#### Data segment

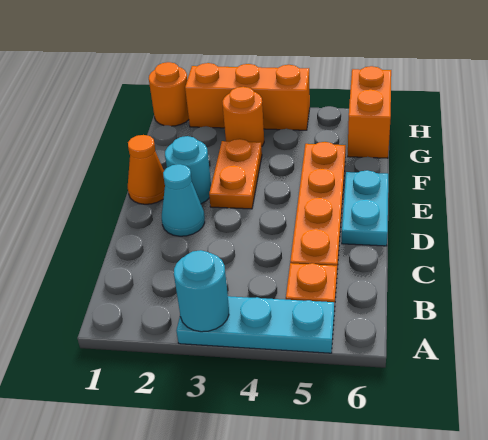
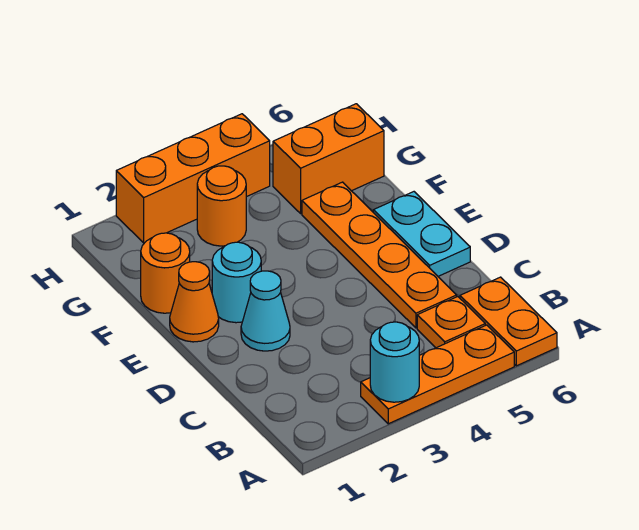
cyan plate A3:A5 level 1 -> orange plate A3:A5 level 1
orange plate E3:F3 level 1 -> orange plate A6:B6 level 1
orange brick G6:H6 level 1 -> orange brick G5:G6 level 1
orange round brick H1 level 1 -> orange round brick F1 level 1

#### Task goal
Look over the material above and show each line where "plate" appears.

#### Answer space
cyan plate A3:A5 level 1 -> orange plate A3:A5 level 1
orange plate E3:F3 level 1 -> orange plate A6:B6 level 1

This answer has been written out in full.